> **REQUEST**
What is needed is an exact copy of the entries below, from the line that contains "Identify all objects" through the final line, both included, and nothing else.

> **STUDY MATERIAL**
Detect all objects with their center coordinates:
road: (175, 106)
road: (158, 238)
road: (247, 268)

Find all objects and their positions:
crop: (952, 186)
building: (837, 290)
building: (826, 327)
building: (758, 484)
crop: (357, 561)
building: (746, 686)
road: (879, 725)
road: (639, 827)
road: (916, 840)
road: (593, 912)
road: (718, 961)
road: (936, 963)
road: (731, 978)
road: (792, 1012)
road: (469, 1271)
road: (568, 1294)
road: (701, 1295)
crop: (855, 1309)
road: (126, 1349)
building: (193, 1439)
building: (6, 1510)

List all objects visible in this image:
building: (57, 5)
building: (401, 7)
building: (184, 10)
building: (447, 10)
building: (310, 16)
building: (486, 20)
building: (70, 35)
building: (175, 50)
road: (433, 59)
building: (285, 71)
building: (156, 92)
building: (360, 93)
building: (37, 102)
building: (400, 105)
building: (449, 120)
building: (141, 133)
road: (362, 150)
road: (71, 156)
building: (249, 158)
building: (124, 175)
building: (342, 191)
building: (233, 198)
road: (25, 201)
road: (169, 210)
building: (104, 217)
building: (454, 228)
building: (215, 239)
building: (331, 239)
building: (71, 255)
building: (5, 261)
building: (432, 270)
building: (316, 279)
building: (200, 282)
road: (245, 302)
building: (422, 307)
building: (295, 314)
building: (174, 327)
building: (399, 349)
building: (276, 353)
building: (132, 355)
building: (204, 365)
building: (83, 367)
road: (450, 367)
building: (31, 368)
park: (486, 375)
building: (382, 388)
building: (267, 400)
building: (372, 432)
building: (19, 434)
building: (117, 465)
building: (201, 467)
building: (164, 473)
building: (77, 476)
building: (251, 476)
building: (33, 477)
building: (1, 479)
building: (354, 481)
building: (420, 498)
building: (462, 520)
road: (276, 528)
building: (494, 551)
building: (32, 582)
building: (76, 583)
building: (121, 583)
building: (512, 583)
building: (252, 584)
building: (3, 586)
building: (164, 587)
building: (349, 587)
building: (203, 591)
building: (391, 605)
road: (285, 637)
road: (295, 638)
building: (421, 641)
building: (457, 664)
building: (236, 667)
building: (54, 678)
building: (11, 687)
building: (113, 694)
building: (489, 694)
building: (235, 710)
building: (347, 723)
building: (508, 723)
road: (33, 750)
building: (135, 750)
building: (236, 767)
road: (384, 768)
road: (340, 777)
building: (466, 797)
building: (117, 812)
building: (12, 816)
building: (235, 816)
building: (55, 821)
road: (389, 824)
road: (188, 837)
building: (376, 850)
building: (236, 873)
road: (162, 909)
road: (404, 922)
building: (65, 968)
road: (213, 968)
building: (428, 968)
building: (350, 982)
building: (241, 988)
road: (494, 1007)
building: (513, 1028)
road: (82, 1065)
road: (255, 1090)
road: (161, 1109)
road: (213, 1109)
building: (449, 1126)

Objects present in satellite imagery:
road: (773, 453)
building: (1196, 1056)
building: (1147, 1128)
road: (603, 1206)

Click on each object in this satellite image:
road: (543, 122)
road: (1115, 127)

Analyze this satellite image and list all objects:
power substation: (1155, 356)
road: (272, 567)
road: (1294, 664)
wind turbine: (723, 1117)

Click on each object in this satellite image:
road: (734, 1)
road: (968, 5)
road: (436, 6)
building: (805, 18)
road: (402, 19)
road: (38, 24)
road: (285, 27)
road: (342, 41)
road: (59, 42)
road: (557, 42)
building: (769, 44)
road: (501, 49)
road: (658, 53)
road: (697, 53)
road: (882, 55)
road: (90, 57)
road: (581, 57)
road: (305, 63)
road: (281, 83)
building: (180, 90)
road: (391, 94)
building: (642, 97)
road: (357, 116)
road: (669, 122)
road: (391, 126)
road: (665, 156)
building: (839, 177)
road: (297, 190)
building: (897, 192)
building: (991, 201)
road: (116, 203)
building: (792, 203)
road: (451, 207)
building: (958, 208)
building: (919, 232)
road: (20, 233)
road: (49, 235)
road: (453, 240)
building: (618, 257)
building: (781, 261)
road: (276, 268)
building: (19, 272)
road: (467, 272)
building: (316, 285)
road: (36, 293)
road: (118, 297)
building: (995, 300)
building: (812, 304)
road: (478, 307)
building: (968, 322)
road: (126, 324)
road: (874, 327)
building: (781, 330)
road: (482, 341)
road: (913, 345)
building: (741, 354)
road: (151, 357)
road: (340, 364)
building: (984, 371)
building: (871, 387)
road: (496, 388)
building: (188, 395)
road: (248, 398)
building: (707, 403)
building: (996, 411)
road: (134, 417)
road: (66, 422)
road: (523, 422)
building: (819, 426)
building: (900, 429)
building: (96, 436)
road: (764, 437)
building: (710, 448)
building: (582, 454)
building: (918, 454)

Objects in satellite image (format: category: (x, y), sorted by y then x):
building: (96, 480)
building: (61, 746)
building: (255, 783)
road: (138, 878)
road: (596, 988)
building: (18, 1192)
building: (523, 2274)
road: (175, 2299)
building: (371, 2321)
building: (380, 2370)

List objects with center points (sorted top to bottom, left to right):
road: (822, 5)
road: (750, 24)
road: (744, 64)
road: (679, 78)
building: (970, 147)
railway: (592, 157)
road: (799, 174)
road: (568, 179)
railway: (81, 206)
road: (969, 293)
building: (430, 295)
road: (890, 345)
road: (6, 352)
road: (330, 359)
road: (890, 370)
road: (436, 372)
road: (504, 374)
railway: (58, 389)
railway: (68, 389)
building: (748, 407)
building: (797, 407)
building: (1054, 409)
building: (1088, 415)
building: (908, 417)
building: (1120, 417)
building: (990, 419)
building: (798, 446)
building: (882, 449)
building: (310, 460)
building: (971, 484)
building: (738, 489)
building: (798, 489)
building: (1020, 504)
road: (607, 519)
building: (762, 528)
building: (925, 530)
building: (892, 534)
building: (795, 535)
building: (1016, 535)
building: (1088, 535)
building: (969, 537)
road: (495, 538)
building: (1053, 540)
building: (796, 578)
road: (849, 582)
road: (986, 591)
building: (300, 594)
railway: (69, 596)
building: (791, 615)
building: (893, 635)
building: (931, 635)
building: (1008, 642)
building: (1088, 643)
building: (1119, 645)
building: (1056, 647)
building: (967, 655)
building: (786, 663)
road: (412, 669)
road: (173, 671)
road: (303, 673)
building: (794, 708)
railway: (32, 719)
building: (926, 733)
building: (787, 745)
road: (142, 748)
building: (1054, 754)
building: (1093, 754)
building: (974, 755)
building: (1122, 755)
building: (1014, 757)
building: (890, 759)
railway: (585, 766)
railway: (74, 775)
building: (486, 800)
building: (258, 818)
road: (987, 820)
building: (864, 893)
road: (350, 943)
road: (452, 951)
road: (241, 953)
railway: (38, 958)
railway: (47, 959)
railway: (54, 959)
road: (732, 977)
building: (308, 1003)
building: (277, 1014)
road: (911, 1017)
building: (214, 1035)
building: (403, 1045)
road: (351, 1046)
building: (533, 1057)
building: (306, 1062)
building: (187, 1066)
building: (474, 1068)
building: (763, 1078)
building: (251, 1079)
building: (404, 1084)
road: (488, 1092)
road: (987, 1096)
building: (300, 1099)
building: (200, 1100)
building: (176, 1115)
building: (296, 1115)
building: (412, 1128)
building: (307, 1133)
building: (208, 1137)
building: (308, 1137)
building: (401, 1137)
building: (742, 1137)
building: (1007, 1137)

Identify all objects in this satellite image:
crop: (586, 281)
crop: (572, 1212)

> **ANSWER BOX**
Identify all objects in this satellite image:
crop: (586, 281)
crop: (572, 1212)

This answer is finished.